ASSIGNMENT —
Write out the lines below once more, exactly as they appear. Do not include pictures.

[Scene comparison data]
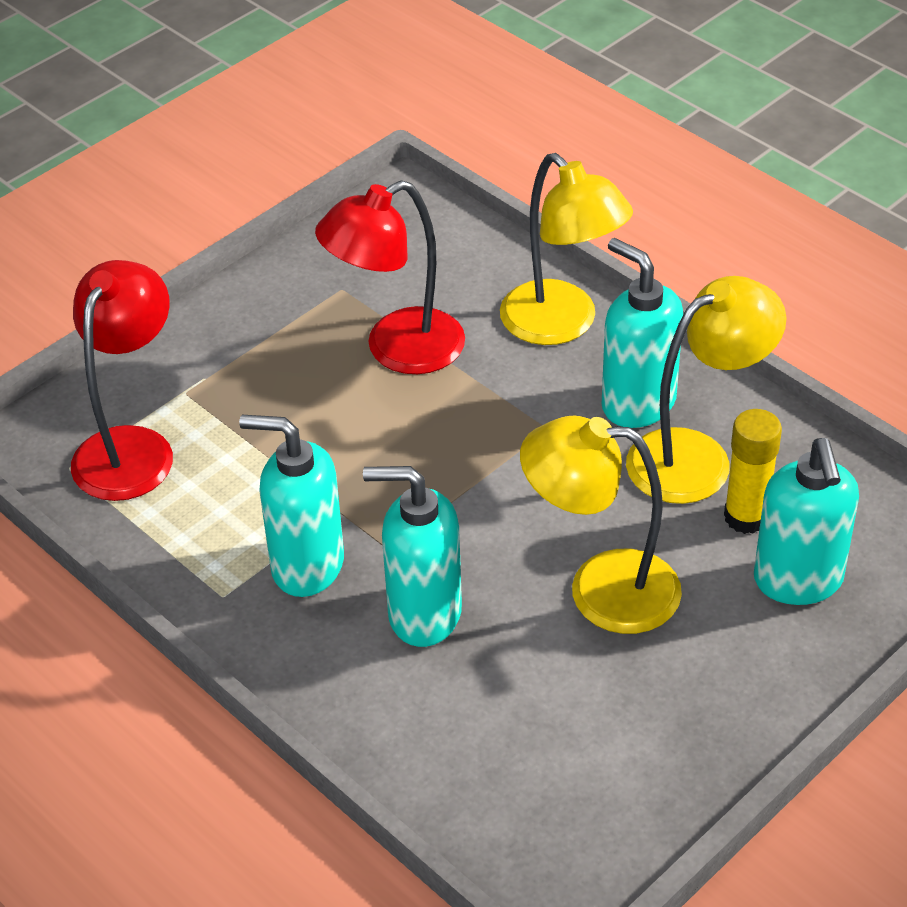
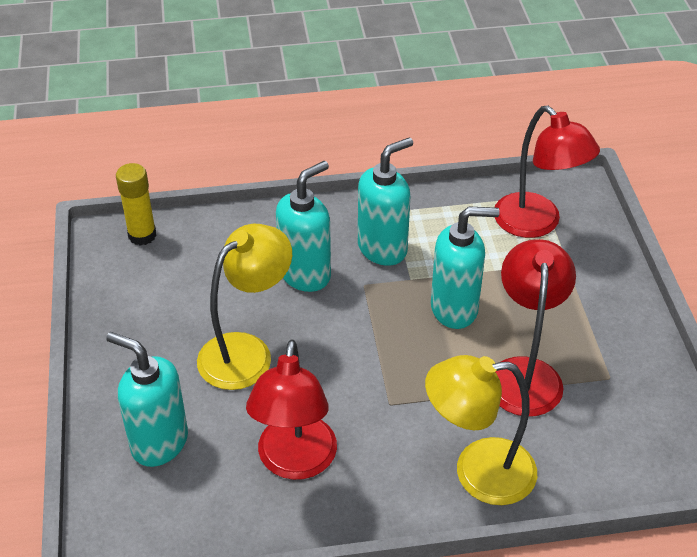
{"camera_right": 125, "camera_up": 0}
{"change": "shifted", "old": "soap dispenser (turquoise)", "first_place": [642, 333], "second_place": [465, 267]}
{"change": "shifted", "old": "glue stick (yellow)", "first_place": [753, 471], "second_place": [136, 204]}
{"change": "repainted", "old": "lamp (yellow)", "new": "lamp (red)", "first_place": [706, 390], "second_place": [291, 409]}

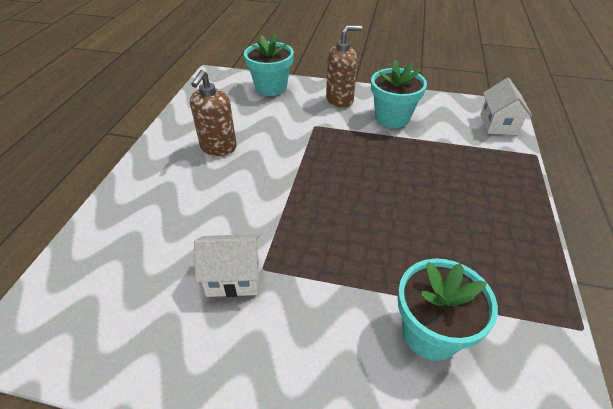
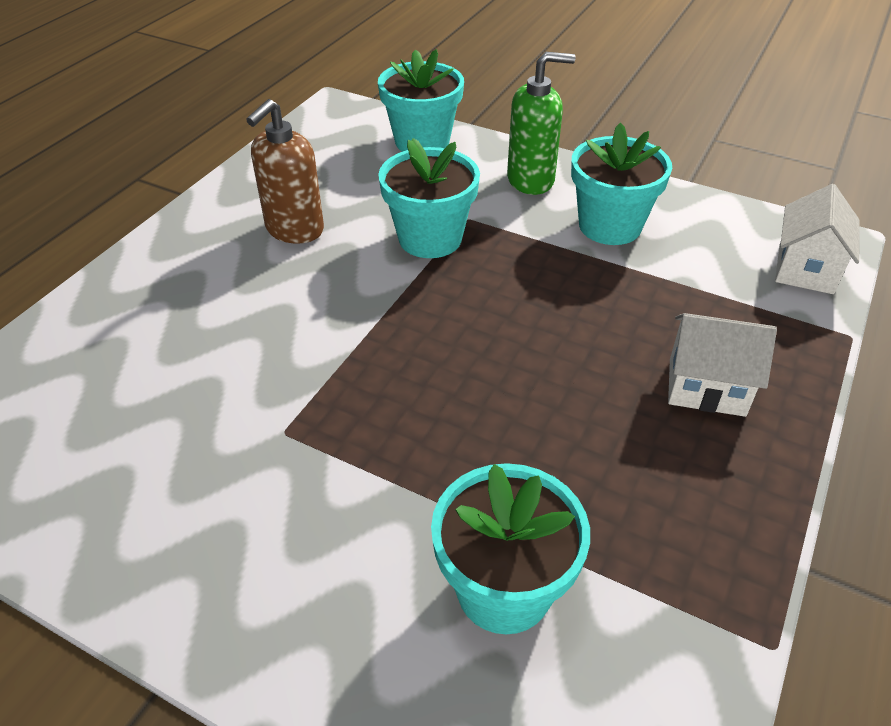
{"camera_right": 15, "camera_up": 0}
{"change": "new", "new": "flower pot (turquoise)", "second_place": [429, 198]}
{"change": "shifted", "old": "house (white)", "first_place": [227, 265], "second_place": [722, 365]}
{"change": "repainted", "old": "soap dispenser (brown)", "new": "soap dispenser (green)", "first_place": [344, 66], "second_place": [541, 123]}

WRITTEN SOLUTION —
{"camera_right": 125, "camera_up": 0}
{"change": "shifted", "old": "soap dispenser (turquoise)", "first_place": [642, 333], "second_place": [465, 267]}
{"change": "shifted", "old": "glue stick (yellow)", "first_place": [753, 471], "second_place": [136, 204]}
{"change": "repainted", "old": "lamp (yellow)", "new": "lamp (red)", "first_place": [706, 390], "second_place": [291, 409]}

{"camera_right": 15, "camera_up": 0}
{"change": "new", "new": "flower pot (turquoise)", "second_place": [429, 198]}
{"change": "shifted", "old": "house (white)", "first_place": [227, 265], "second_place": [722, 365]}
{"change": "repainted", "old": "soap dispenser (brown)", "new": "soap dispenser (green)", "first_place": [344, 66], "second_place": [541, 123]}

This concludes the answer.